--- START ---

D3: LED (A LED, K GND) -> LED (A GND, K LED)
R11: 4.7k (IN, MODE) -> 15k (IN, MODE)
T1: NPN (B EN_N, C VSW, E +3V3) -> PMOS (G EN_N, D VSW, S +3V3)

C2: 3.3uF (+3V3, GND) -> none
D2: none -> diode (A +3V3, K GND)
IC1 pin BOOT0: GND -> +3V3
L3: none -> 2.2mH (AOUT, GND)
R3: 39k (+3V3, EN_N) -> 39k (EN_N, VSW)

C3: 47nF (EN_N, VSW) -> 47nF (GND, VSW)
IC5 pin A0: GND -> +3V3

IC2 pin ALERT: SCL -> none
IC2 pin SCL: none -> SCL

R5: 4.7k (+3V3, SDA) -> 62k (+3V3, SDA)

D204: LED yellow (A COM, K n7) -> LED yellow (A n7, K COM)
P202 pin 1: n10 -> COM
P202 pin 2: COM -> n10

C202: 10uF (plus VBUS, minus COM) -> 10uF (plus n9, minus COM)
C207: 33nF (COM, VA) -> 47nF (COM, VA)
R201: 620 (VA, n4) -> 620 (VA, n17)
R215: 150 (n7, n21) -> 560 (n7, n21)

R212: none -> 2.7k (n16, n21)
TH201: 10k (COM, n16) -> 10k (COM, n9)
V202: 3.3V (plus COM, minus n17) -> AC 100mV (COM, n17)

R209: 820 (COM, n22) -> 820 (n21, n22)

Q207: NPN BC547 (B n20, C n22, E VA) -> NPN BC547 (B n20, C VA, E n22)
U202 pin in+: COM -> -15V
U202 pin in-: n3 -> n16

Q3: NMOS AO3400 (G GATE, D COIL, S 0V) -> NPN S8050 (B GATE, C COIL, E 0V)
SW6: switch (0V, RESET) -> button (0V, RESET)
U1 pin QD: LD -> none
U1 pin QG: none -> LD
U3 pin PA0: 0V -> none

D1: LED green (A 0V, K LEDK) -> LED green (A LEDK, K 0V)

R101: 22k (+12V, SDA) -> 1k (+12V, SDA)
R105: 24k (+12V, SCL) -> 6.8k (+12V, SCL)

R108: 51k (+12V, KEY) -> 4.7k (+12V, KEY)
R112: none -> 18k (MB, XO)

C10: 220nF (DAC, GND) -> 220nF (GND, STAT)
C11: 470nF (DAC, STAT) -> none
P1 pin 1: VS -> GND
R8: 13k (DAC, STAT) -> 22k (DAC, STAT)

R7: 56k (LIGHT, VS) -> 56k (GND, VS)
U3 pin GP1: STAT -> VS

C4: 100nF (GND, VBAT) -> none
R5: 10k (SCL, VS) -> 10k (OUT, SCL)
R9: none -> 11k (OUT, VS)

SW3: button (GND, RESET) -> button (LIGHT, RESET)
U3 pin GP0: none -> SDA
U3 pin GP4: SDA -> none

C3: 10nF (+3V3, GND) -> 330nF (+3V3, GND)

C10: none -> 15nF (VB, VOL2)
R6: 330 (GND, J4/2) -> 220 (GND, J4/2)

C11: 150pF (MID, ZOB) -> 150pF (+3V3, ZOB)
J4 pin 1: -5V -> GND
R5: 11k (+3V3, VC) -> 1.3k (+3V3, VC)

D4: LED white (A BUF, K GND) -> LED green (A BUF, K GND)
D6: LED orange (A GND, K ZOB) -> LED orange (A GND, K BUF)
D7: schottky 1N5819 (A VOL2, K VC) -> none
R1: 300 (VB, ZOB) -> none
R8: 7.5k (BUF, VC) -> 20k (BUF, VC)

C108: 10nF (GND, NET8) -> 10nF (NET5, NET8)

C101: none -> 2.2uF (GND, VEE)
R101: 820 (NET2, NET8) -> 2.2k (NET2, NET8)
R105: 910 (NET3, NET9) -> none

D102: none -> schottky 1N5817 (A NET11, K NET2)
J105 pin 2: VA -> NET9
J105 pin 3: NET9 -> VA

--- END ---

Each line of the material with the word "plus" in it should be listed.

C202: 10uF (plus VBUS, minus COM) -> 10uF (plus n9, minus COM)
V202: 3.3V (plus COM, minus n17) -> AC 100mV (COM, n17)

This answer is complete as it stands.